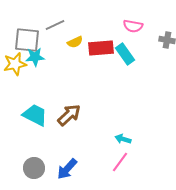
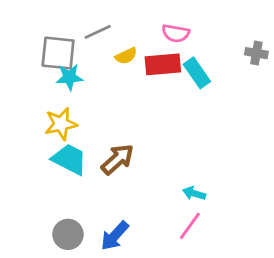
pink semicircle: (133, 26) -> (176, 33), moved
yellow star: (15, 64) -> (61, 124), moved

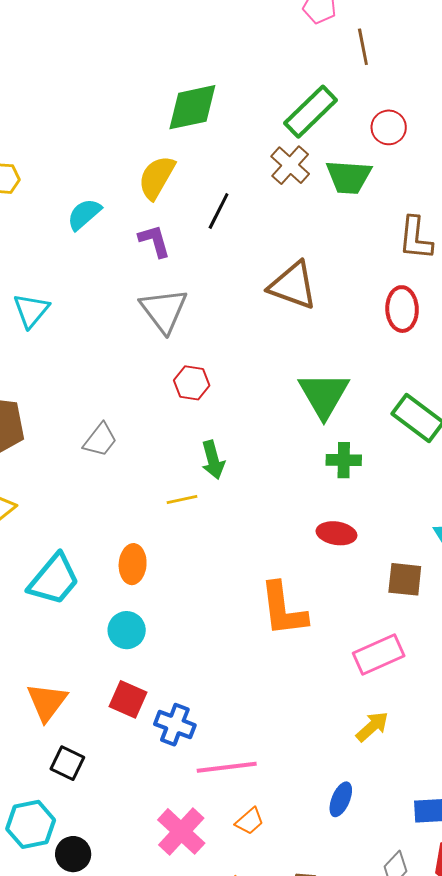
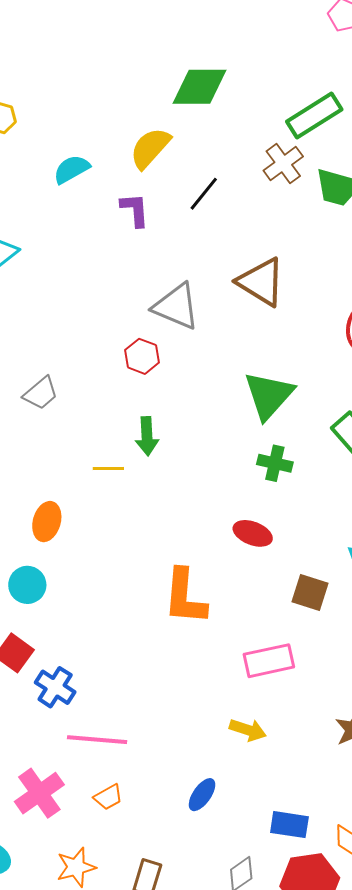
gray triangle: (164, 310) -> (176, 307), moved, turned -42
yellow arrow: (372, 727) -> (248, 730), turned 48

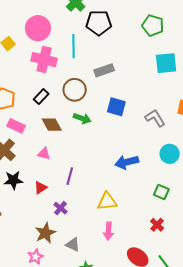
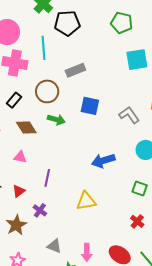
pink arrow: (108, 231) -> (87, 252), moved
brown star: (45, 233) -> (16, 225), moved

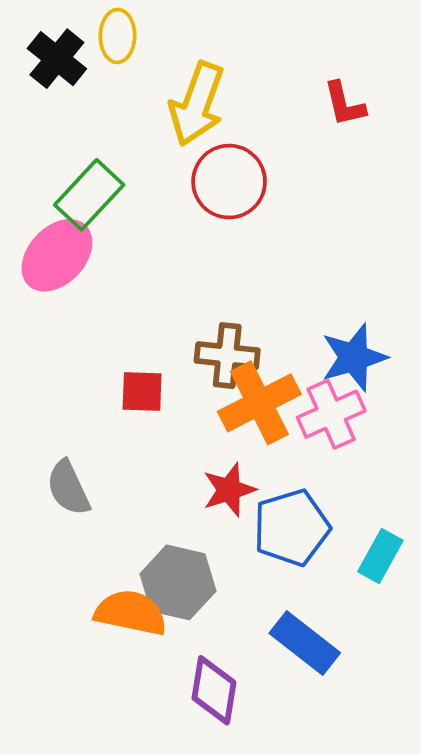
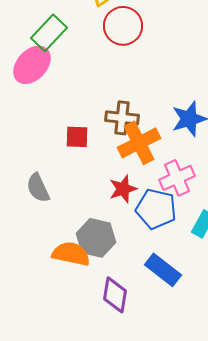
pink cross: (331, 414) -> (177, 178), moved
blue pentagon: (291, 528) -> (156, 209), turned 30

> _EXERCISE REQUIREMENTS_
Within the listing above, count the lines that contain the string "arrow". Give only the number.

> _RESULT FOR THIS EXERCISE_
2